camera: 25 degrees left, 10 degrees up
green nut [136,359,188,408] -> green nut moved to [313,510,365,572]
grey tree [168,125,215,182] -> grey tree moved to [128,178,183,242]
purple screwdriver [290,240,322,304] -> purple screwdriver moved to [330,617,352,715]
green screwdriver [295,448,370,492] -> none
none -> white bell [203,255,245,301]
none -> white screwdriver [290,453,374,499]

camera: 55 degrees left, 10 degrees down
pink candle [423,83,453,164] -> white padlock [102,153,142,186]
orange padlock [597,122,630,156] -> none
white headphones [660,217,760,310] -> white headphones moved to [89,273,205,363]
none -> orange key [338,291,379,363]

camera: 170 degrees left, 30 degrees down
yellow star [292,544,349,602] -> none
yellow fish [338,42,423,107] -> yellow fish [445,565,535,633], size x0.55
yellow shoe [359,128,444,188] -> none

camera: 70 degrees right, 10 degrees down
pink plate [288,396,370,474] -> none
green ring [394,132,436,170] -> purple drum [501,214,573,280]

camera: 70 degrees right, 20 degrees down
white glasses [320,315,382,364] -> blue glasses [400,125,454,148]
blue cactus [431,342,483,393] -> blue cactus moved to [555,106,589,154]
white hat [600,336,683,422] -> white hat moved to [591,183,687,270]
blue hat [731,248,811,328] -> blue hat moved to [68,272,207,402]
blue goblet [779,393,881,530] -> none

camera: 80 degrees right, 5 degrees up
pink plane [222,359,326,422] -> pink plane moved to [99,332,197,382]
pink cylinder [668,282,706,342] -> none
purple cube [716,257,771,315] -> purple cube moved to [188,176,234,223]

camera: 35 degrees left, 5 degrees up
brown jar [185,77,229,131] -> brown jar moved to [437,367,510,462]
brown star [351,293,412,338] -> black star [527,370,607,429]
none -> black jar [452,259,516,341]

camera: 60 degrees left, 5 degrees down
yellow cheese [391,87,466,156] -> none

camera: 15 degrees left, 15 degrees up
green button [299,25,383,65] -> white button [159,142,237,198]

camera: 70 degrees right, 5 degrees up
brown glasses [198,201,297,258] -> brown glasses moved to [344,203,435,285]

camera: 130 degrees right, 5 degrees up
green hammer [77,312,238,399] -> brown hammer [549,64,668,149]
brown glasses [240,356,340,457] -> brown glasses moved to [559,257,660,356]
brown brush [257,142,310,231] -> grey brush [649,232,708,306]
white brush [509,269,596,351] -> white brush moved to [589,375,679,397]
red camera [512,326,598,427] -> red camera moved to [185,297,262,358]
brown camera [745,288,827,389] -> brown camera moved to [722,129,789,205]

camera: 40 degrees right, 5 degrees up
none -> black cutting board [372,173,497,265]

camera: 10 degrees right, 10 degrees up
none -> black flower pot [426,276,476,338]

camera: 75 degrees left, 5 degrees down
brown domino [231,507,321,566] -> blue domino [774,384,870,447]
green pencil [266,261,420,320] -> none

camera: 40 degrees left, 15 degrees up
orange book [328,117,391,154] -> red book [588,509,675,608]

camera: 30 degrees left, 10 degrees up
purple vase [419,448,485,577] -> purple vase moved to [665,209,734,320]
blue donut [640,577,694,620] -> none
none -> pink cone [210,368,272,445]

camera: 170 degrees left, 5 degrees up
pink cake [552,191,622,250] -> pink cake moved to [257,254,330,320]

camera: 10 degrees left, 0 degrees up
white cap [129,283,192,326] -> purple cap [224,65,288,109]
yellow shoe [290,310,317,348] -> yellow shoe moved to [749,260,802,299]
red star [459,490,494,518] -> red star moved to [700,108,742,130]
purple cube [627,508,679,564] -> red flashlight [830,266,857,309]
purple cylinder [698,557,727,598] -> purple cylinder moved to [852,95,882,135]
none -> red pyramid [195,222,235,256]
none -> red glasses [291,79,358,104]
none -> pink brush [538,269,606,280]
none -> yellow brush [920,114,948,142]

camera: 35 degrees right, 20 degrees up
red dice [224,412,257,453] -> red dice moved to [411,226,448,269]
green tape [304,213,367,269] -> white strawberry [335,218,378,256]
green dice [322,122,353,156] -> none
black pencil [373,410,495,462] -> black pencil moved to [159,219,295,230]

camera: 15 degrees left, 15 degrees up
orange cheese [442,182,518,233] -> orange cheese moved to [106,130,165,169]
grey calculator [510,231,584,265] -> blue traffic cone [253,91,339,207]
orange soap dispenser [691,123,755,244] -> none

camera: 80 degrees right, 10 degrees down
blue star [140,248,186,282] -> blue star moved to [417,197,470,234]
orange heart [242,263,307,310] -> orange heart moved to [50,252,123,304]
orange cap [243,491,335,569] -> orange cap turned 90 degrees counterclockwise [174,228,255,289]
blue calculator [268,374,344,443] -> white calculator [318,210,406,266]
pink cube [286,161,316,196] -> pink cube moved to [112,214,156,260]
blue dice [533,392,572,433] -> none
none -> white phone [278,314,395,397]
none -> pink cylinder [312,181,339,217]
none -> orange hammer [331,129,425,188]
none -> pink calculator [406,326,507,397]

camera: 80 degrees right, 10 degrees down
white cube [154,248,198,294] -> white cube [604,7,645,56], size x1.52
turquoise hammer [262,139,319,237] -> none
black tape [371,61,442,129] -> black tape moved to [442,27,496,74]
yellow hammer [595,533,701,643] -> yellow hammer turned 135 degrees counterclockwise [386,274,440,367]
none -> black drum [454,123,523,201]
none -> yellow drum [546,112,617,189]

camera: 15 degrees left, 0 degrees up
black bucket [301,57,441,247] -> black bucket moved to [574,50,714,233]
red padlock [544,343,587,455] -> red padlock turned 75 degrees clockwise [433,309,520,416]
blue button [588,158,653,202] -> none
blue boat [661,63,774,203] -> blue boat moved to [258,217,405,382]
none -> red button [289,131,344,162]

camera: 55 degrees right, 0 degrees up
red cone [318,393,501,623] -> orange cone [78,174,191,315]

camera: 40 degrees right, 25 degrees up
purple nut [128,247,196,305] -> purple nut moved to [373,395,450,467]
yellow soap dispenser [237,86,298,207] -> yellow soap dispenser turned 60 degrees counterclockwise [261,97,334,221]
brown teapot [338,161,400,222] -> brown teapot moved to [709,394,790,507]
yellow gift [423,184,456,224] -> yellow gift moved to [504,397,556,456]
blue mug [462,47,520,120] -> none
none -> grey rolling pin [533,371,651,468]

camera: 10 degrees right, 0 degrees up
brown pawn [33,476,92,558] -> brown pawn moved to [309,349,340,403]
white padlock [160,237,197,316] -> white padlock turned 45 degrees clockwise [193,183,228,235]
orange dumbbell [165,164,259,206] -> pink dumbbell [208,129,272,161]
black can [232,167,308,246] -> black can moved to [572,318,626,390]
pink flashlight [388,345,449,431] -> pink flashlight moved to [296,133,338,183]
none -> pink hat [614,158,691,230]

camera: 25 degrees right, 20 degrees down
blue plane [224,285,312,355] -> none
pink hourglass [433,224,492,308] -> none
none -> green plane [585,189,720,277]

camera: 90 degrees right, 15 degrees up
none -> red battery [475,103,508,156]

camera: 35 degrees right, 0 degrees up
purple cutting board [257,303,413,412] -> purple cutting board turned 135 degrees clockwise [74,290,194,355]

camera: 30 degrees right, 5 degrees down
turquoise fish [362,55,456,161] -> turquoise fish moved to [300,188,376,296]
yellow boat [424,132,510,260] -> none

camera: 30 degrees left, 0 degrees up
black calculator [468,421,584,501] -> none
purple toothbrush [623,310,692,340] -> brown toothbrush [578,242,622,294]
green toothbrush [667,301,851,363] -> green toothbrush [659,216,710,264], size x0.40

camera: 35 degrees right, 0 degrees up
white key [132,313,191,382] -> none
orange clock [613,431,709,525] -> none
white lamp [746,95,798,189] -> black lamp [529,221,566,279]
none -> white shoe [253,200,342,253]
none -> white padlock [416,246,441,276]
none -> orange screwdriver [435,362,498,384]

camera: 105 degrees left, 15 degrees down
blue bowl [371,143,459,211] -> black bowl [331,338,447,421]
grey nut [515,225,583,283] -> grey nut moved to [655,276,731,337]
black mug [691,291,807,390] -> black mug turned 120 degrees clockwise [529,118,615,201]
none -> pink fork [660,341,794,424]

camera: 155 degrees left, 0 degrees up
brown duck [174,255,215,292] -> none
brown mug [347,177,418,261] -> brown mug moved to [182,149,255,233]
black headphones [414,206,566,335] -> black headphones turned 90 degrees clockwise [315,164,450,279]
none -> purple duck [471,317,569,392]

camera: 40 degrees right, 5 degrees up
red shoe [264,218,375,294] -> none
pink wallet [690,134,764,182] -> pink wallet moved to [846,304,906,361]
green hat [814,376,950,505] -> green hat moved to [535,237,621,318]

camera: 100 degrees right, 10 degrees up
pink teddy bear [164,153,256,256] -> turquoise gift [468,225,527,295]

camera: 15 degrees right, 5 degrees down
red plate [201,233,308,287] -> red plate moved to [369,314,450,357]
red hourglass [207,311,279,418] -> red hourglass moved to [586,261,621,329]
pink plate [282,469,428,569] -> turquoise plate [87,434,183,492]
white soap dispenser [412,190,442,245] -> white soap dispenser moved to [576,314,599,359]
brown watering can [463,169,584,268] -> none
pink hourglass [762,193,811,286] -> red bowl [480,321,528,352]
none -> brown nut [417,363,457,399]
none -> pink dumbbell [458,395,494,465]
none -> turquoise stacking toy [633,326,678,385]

INSTRUCTIONS FOR THE TASK ▸
Print exactly the lines above from the one with "yellow boat [424,132,510,260] -> none" to the one with "brown mug [347,177,418,261]", including both.

RESULT ▸
yellow boat [424,132,510,260] -> none

camera: 30 degrees left, 0 degrees up
black calculator [468,421,584,501] -> none
purple toothbrush [623,310,692,340] -> brown toothbrush [578,242,622,294]
green toothbrush [667,301,851,363] -> green toothbrush [659,216,710,264], size x0.40

camera: 35 degrees right, 0 degrees up
white key [132,313,191,382] -> none
orange clock [613,431,709,525] -> none
white lamp [746,95,798,189] -> black lamp [529,221,566,279]
none -> white shoe [253,200,342,253]
none -> white padlock [416,246,441,276]
none -> orange screwdriver [435,362,498,384]

camera: 105 degrees left, 15 degrees down
blue bowl [371,143,459,211] -> black bowl [331,338,447,421]
grey nut [515,225,583,283] -> grey nut moved to [655,276,731,337]
black mug [691,291,807,390] -> black mug turned 120 degrees clockwise [529,118,615,201]
none -> pink fork [660,341,794,424]

camera: 155 degrees left, 0 degrees up
brown duck [174,255,215,292] -> none
brown mug [347,177,418,261] -> brown mug moved to [182,149,255,233]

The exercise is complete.